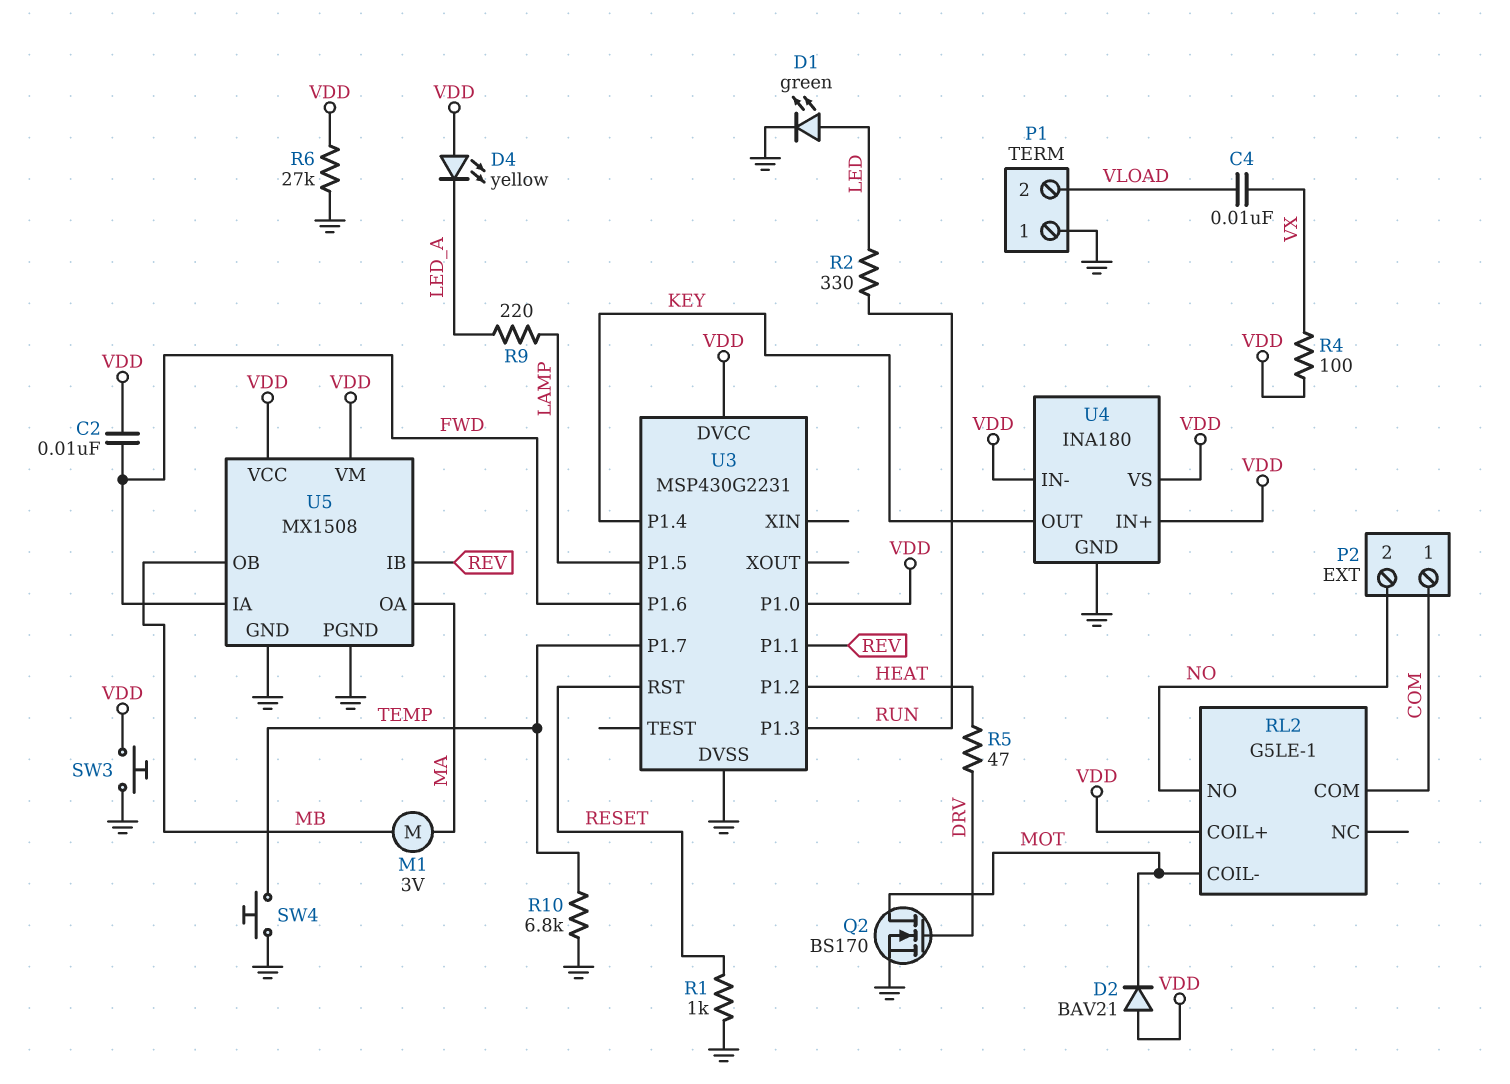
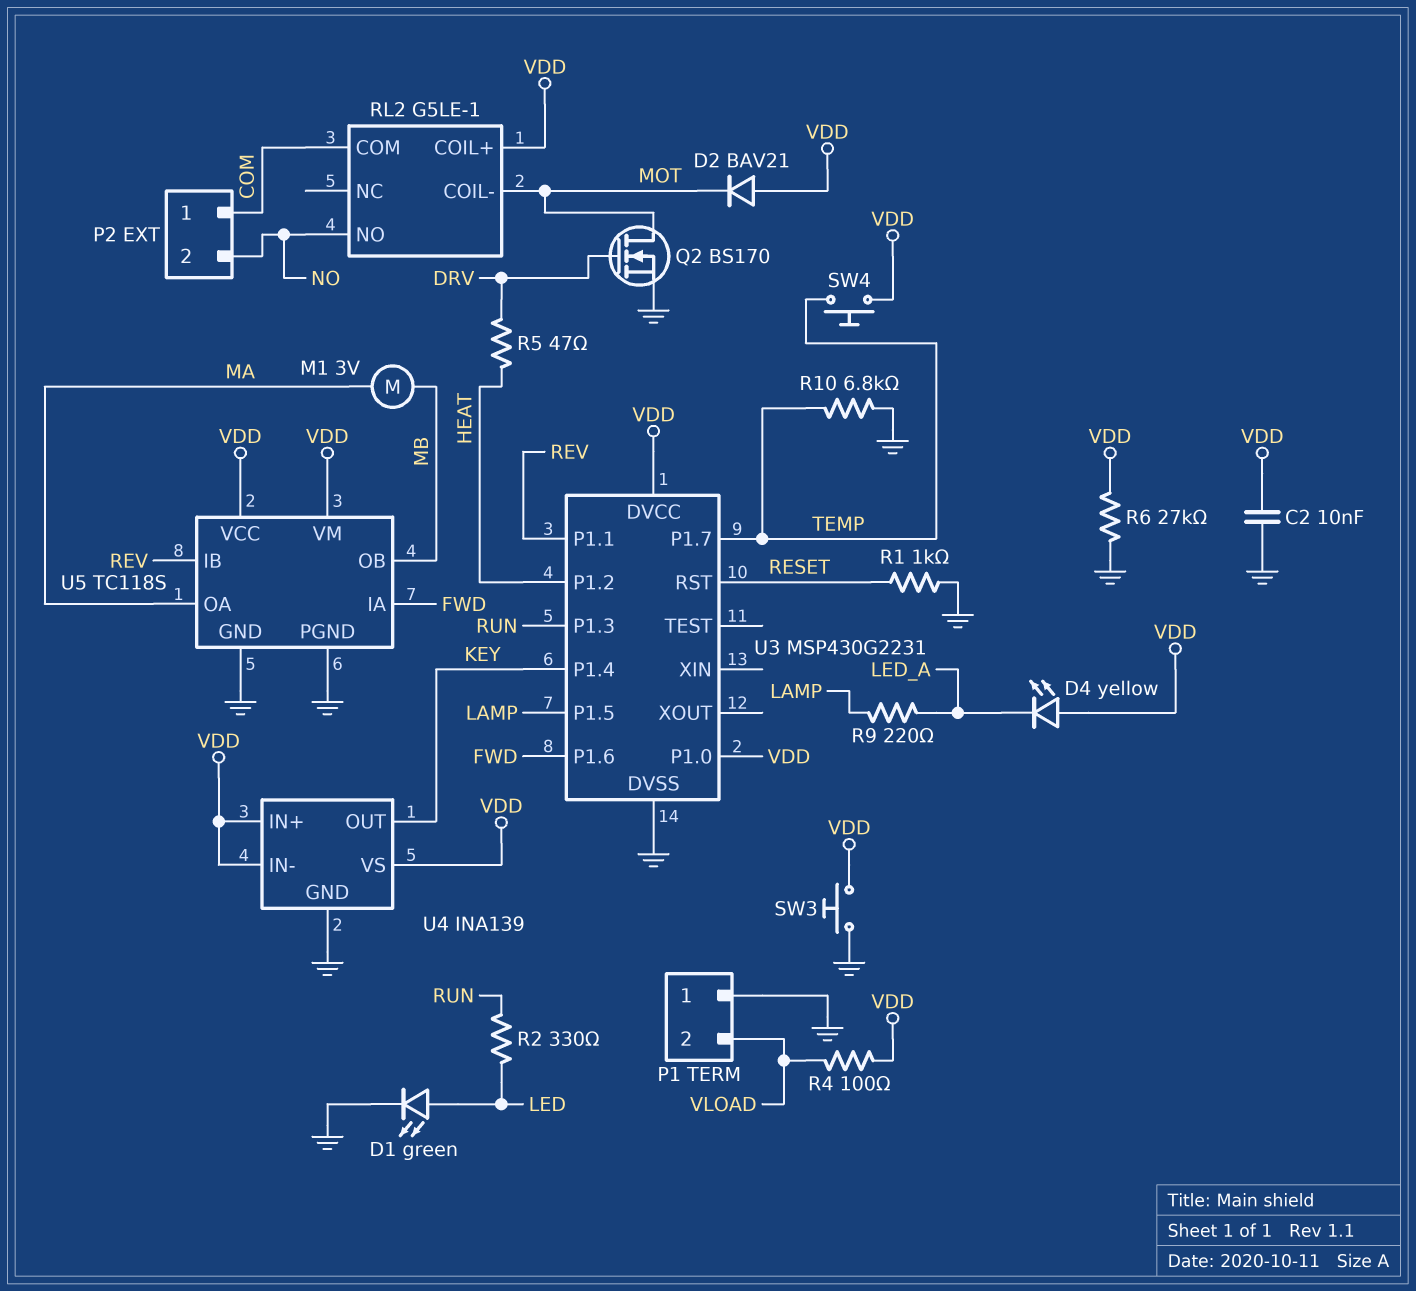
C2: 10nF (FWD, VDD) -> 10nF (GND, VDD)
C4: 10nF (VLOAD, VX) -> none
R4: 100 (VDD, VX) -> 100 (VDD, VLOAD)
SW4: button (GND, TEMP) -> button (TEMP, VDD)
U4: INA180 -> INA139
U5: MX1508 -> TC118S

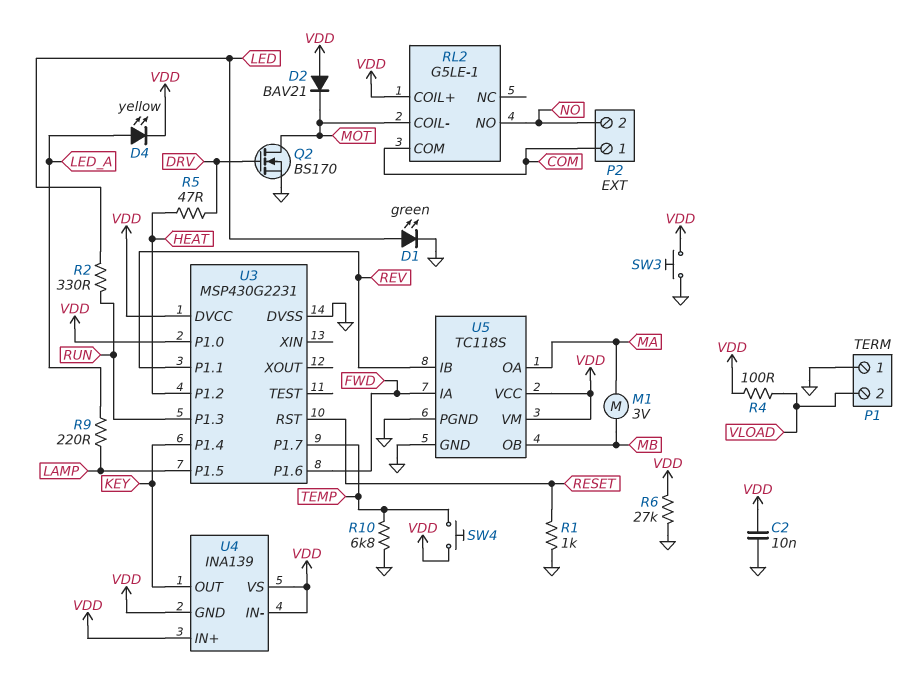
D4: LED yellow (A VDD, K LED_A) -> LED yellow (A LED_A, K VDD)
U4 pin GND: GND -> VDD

■ YOUR ASSIGNMENT ■
The entries above should be given again exactly, minus any pictures.

■ YOUR RESPONSE ■
C2: 10nF (FWD, VDD) -> 10nF (GND, VDD)
C4: 10nF (VLOAD, VX) -> none
R4: 100 (VDD, VX) -> 100 (VDD, VLOAD)
SW4: button (GND, TEMP) -> button (TEMP, VDD)
U4: INA180 -> INA139
U5: MX1508 -> TC118S

D4: LED yellow (A VDD, K LED_A) -> LED yellow (A LED_A, K VDD)
U4 pin GND: GND -> VDD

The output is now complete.